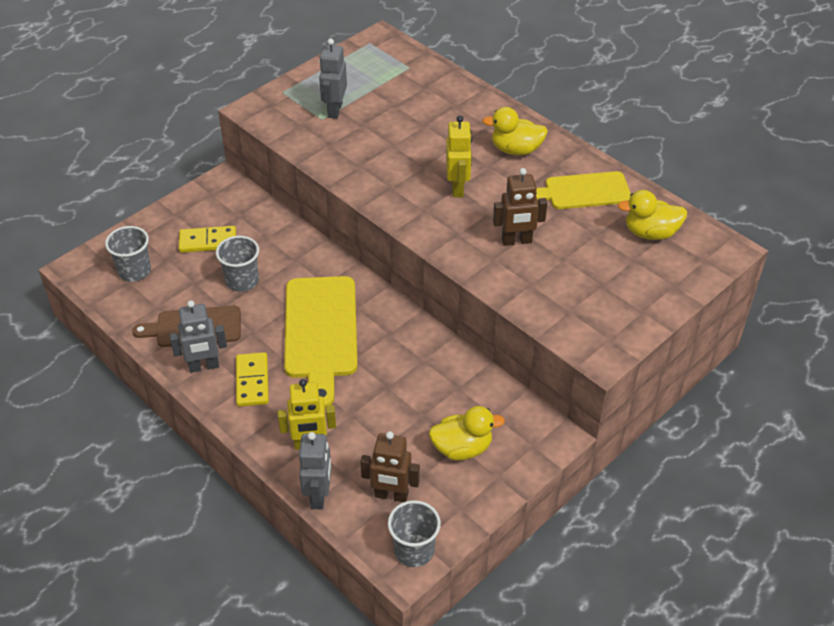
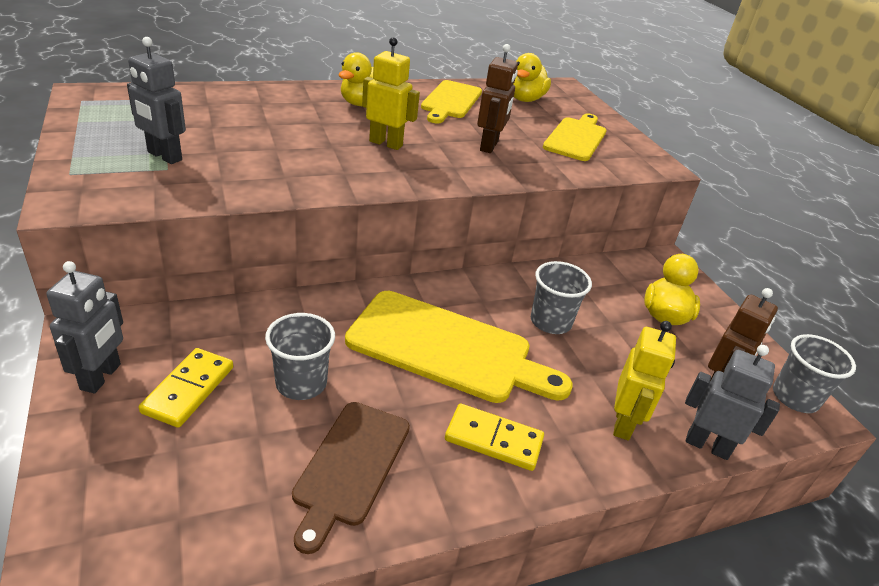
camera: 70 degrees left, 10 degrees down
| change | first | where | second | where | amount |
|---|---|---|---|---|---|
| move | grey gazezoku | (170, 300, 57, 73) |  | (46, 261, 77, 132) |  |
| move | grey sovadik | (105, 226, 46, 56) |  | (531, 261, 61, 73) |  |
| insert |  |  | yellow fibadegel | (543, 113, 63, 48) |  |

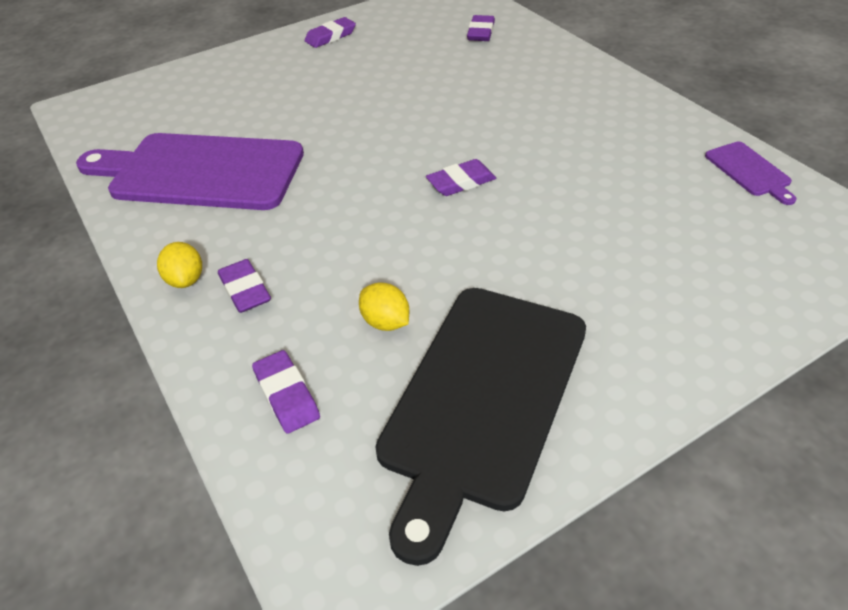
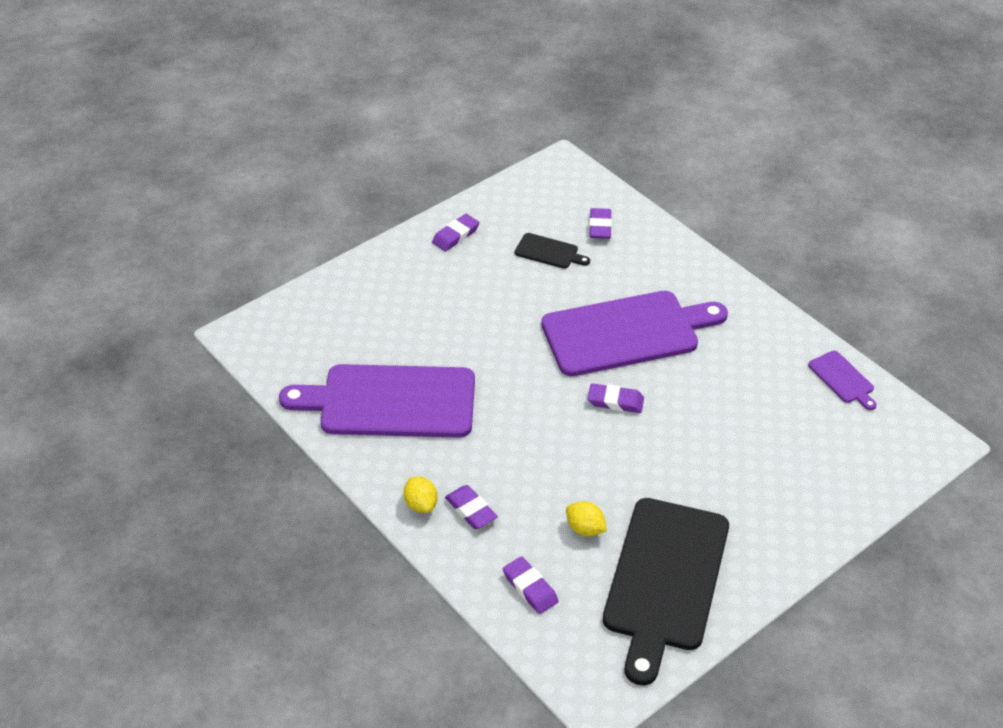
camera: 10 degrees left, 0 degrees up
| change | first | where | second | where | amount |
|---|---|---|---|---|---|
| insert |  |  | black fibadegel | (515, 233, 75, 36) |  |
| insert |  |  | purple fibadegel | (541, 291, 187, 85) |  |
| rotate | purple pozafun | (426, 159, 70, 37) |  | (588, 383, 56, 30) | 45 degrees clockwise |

* [Work item]
I'd like the material above repeated exactly, with the pictures omitted.

* [Solution below]
camera: 70 degrees left, 10 degrees down
| change | first | where | second | where | amount |
|---|---|---|---|---|---|
| move | grey gazezoku | (170, 300, 57, 73) |  | (46, 261, 77, 132) |  |
| move | grey sovadik | (105, 226, 46, 56) |  | (531, 261, 61, 73) |  |
| insert |  |  | yellow fibadegel | (543, 113, 63, 48) |  |

camera: 10 degrees left, 0 degrees up
| change | first | where | second | where | amount |
|---|---|---|---|---|---|
| insert |  |  | black fibadegel | (515, 233, 75, 36) |  |
| insert |  |  | purple fibadegel | (541, 291, 187, 85) |  |
| rotate | purple pozafun | (426, 159, 70, 37) |  | (588, 383, 56, 30) | 45 degrees clockwise |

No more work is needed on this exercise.